Pictures excluded, return every entry exactly, please.
(Supplied material Opens)
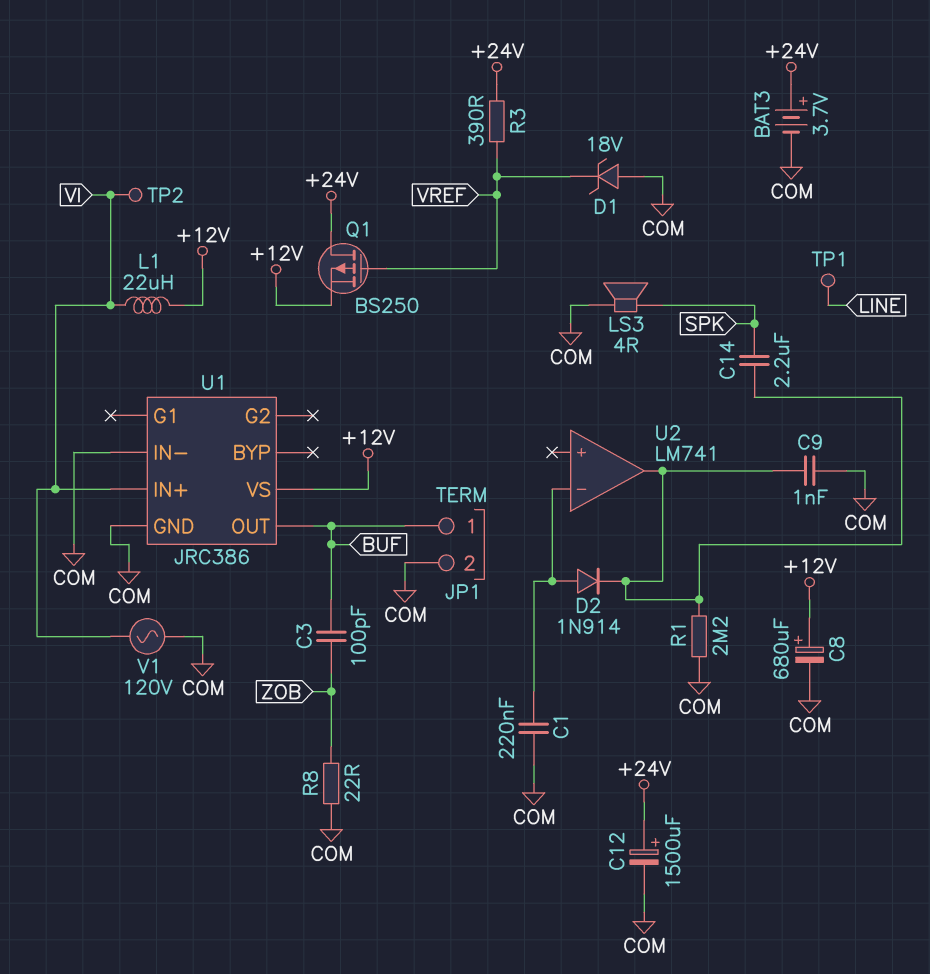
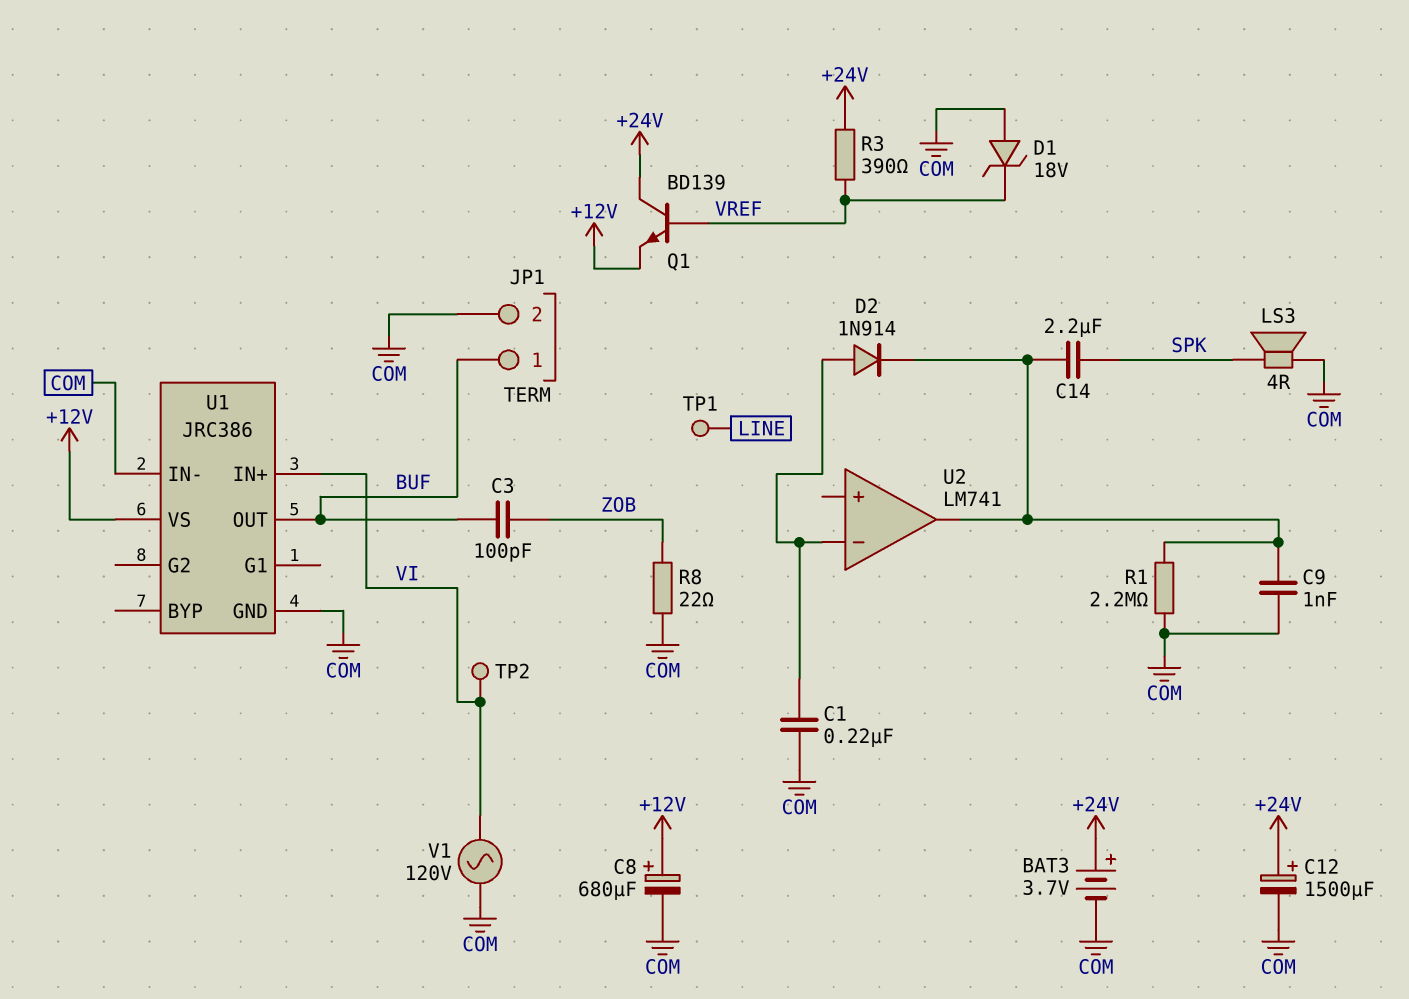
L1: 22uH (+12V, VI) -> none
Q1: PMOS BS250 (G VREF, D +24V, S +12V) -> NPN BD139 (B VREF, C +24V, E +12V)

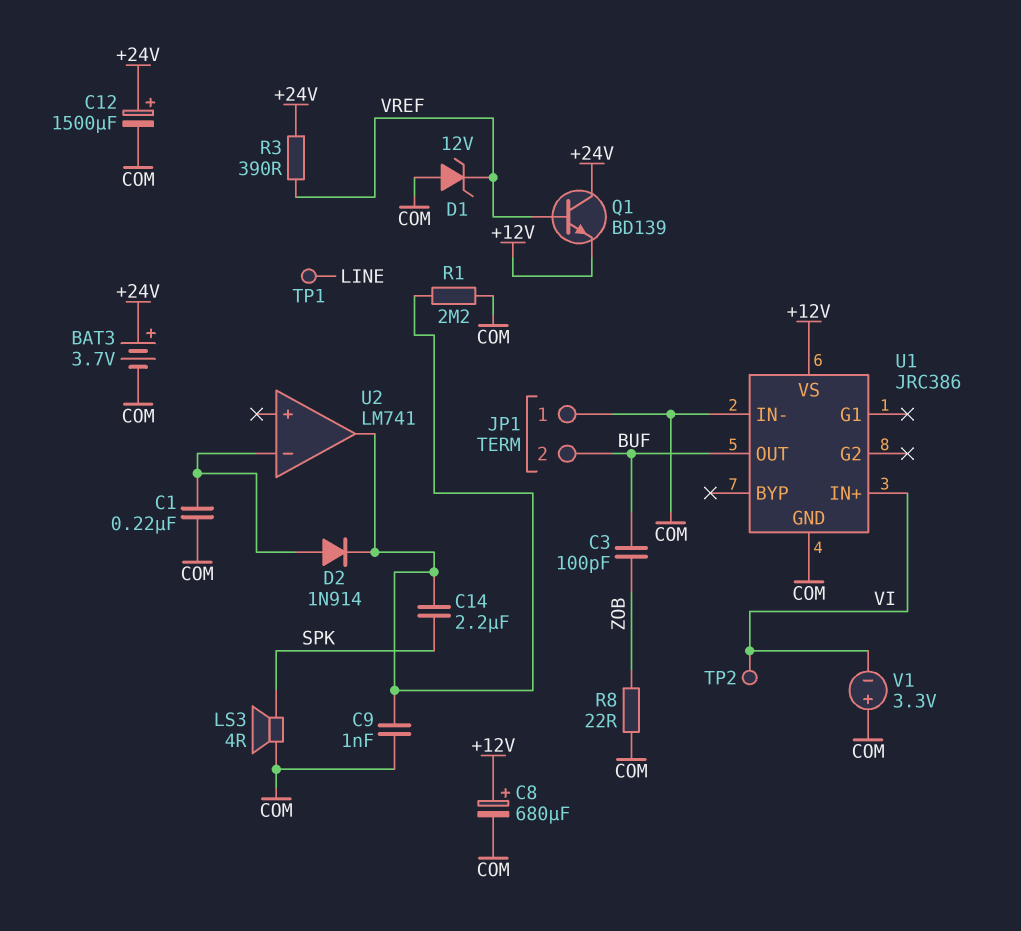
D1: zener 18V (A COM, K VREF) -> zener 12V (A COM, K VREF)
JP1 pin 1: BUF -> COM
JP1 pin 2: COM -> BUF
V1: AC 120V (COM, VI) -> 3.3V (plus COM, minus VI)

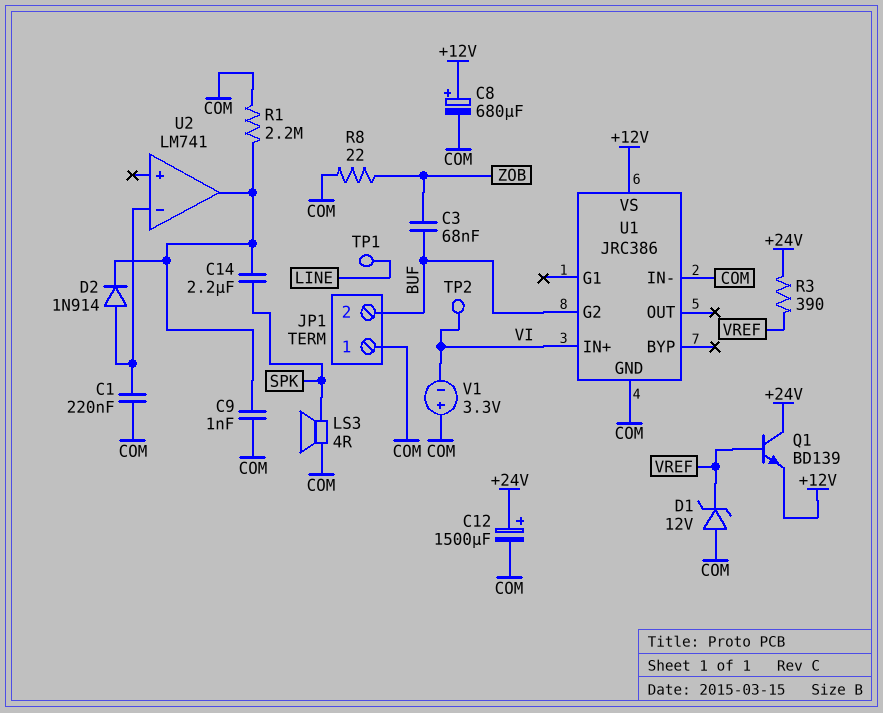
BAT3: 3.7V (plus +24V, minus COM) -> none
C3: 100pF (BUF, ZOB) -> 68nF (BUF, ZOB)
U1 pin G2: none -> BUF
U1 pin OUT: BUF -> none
(Supplied material Closes)
- Task solution:
L1: 22uH (+12V, VI) -> none
Q1: PMOS BS250 (G VREF, D +24V, S +12V) -> NPN BD139 (B VREF, C +24V, E +12V)

D1: zener 18V (A COM, K VREF) -> zener 12V (A COM, K VREF)
JP1 pin 1: BUF -> COM
JP1 pin 2: COM -> BUF
V1: AC 120V (COM, VI) -> 3.3V (plus COM, minus VI)

BAT3: 3.7V (plus +24V, minus COM) -> none
C3: 100pF (BUF, ZOB) -> 68nF (BUF, ZOB)
U1 pin G2: none -> BUF
U1 pin OUT: BUF -> none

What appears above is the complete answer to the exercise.